__Directions for this task__.
Within the entries below, please retype exactly the lines starting with the line that has "red brick J5 level 2 -> red brick G5 level 2" and going on through the line that has "orange brick F5:H5", but not the pictures.

Scene change data:
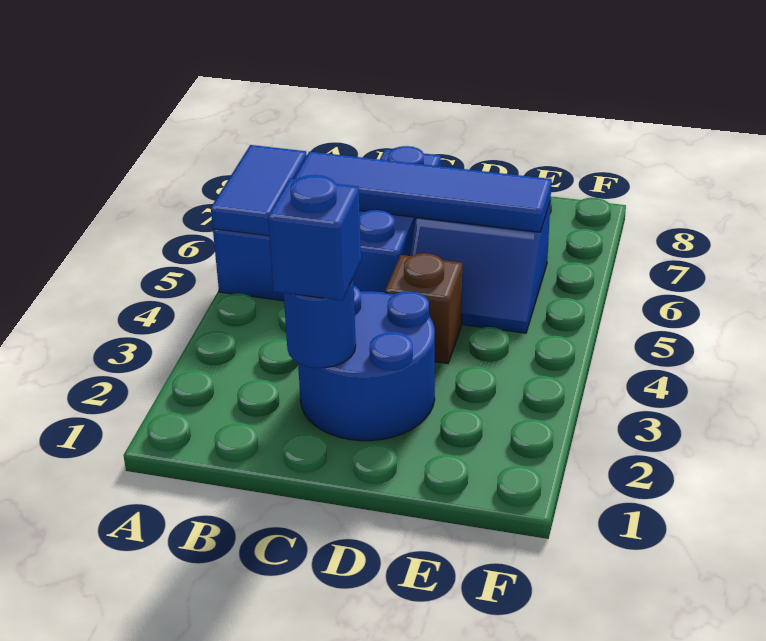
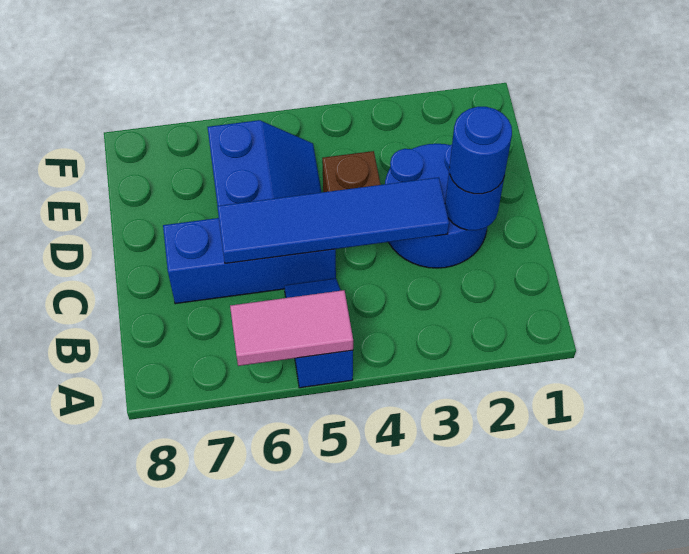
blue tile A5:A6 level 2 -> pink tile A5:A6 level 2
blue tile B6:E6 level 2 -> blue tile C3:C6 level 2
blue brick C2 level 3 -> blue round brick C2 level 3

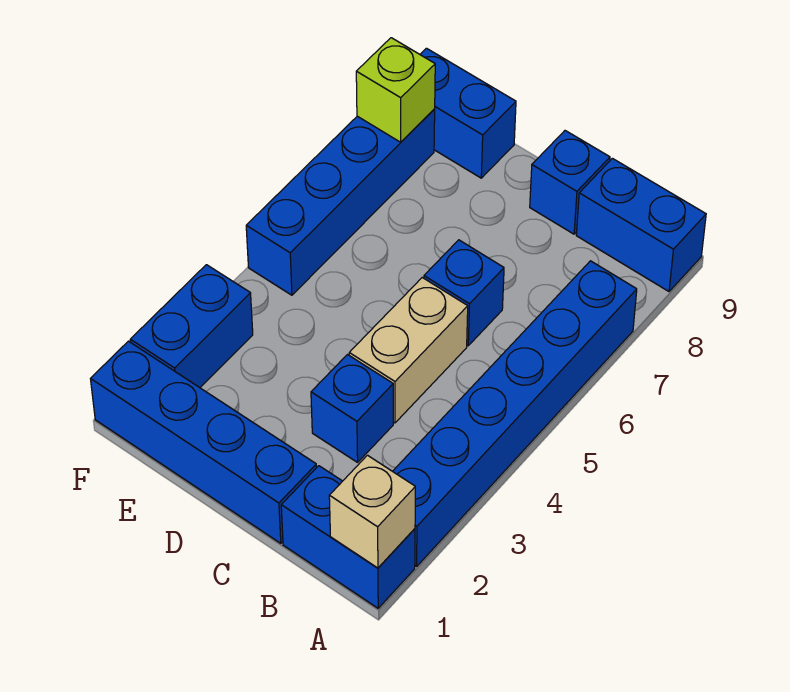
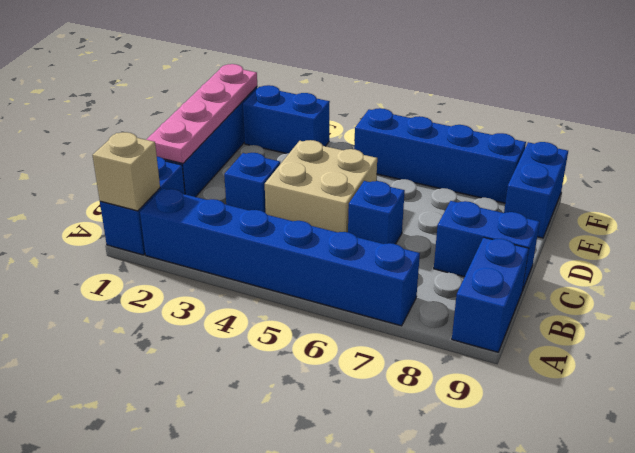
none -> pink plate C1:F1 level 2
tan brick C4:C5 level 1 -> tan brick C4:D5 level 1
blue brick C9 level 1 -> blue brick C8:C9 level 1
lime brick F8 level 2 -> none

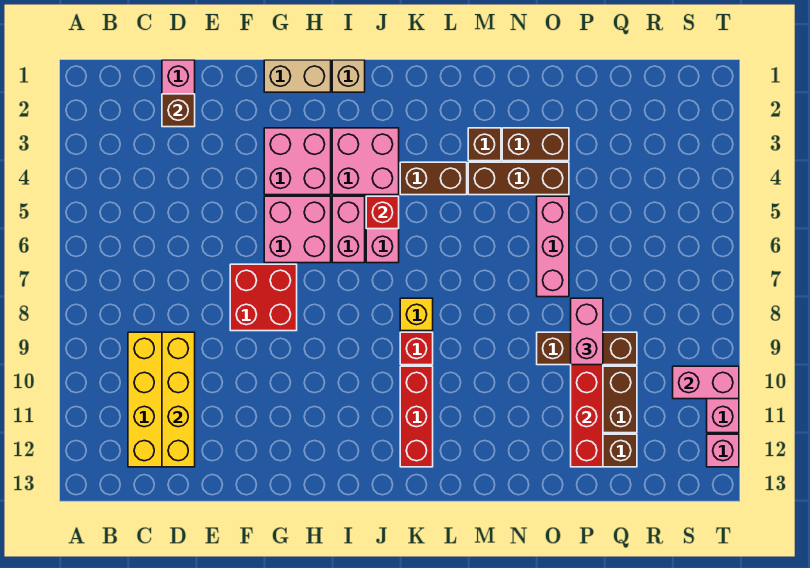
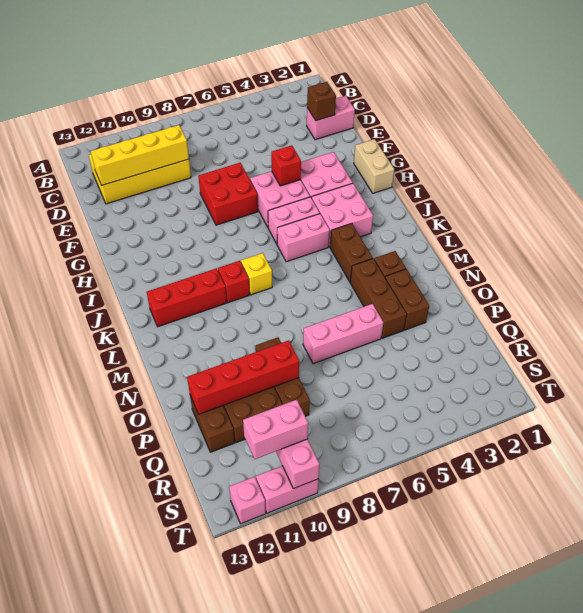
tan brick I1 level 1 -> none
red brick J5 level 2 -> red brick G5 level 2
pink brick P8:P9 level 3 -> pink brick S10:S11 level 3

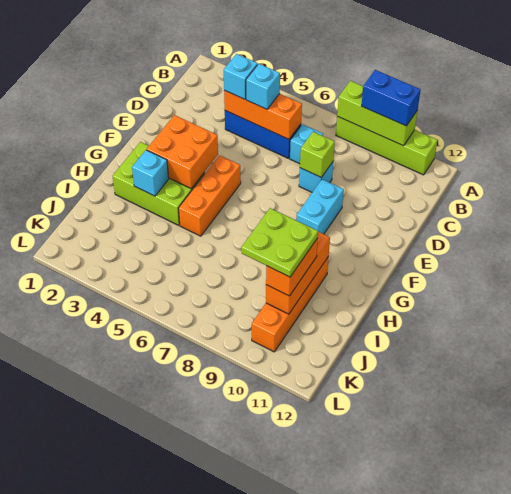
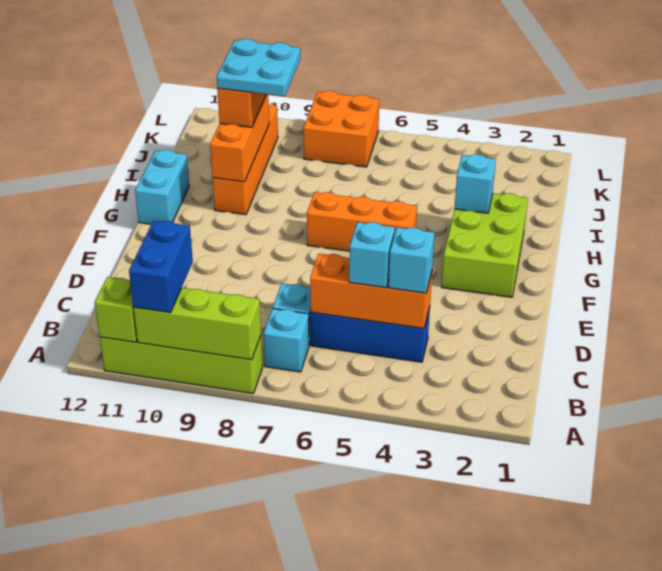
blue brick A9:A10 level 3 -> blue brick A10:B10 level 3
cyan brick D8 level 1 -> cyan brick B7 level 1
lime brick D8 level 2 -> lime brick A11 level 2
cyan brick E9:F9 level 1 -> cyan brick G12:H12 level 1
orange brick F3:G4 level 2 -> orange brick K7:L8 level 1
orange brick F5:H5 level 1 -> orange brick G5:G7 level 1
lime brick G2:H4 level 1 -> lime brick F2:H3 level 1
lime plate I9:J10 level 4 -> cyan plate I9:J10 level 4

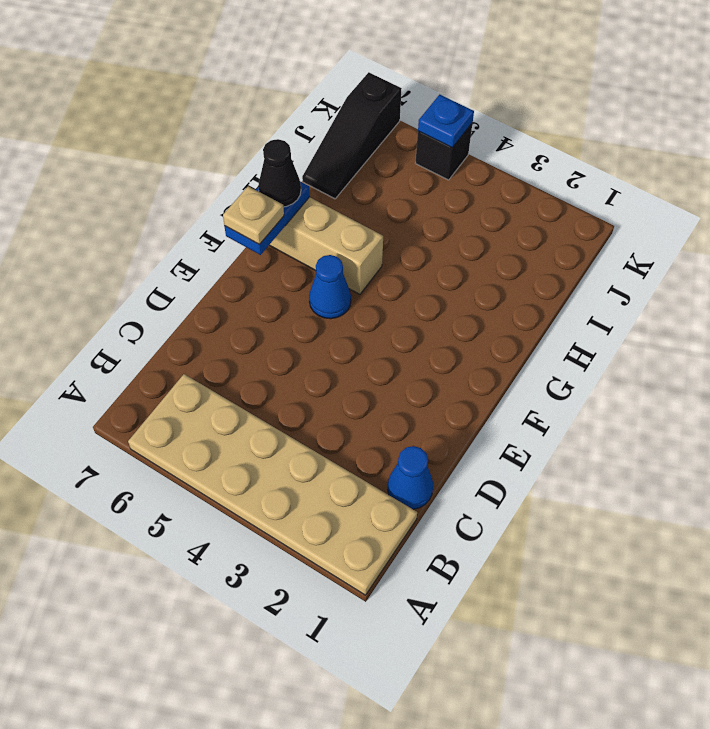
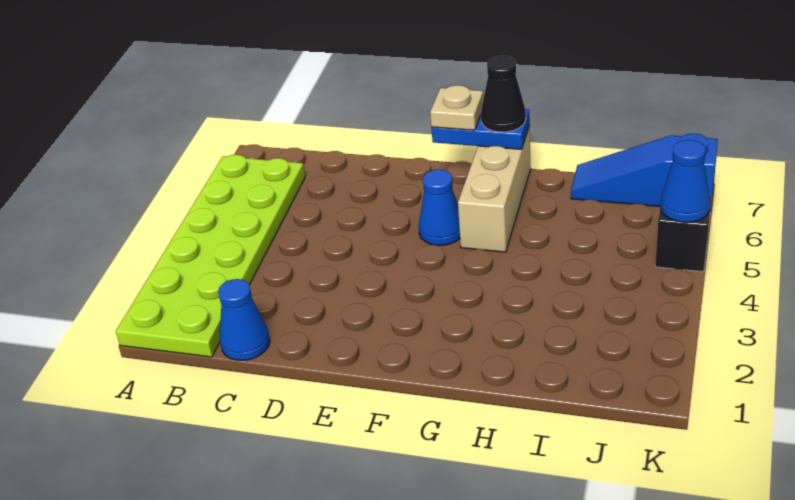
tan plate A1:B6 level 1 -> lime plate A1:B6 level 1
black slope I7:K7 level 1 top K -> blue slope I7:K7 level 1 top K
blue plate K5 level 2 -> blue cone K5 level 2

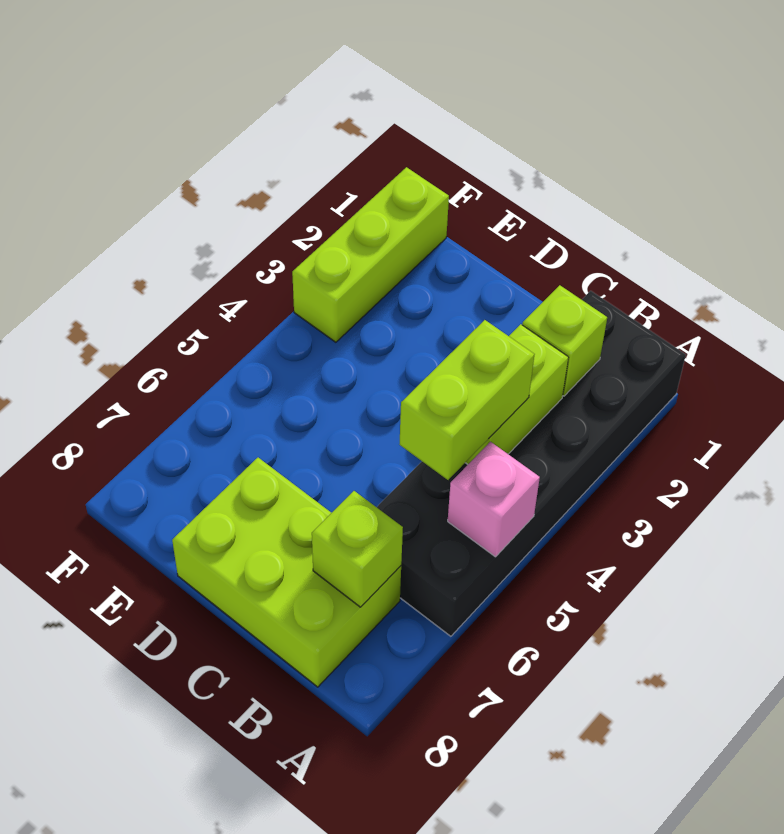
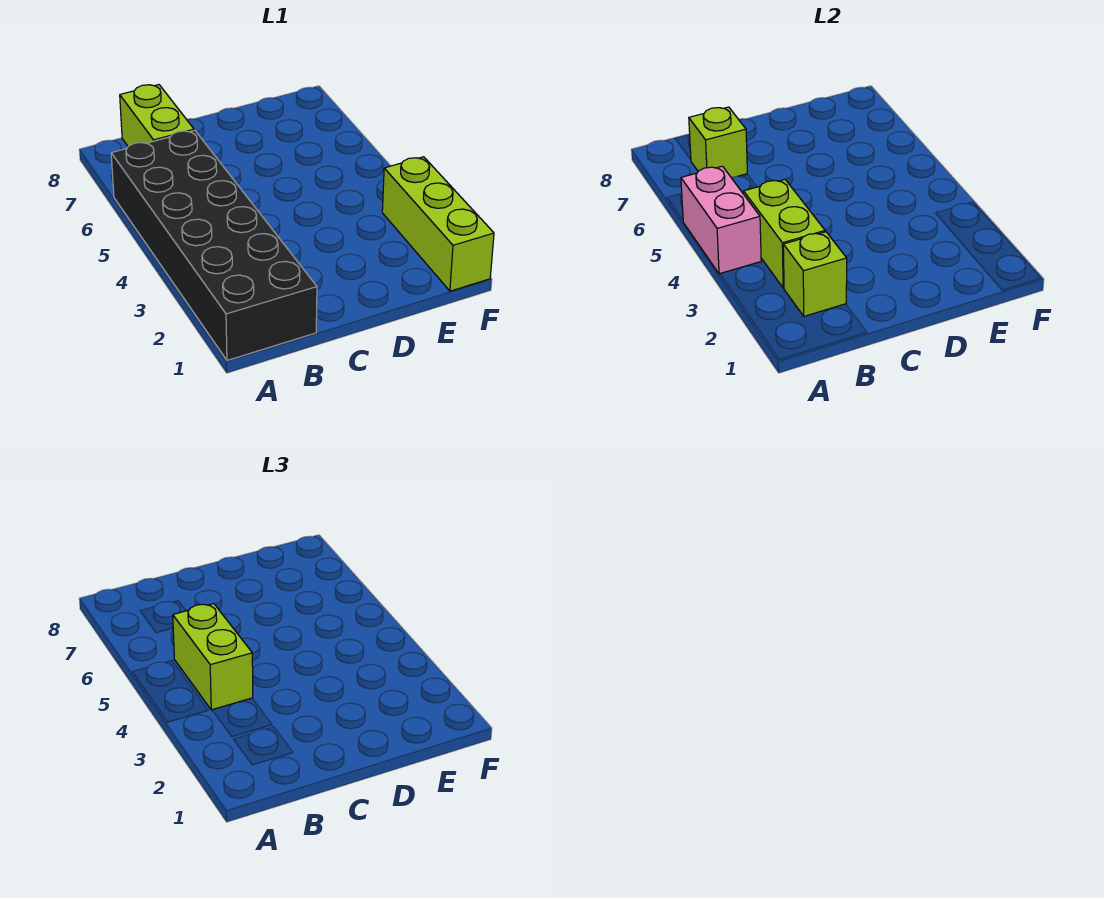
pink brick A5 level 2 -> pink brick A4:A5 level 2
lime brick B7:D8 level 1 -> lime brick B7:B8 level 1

__The answer__.
red brick J5 level 2 -> red brick G5 level 2
pink brick P8:P9 level 3 -> pink brick S10:S11 level 3

blue brick A9:A10 level 3 -> blue brick A10:B10 level 3
cyan brick D8 level 1 -> cyan brick B7 level 1
lime brick D8 level 2 -> lime brick A11 level 2
cyan brick E9:F9 level 1 -> cyan brick G12:H12 level 1
orange brick F3:G4 level 2 -> orange brick K7:L8 level 1
orange brick F5:H5 level 1 -> orange brick G5:G7 level 1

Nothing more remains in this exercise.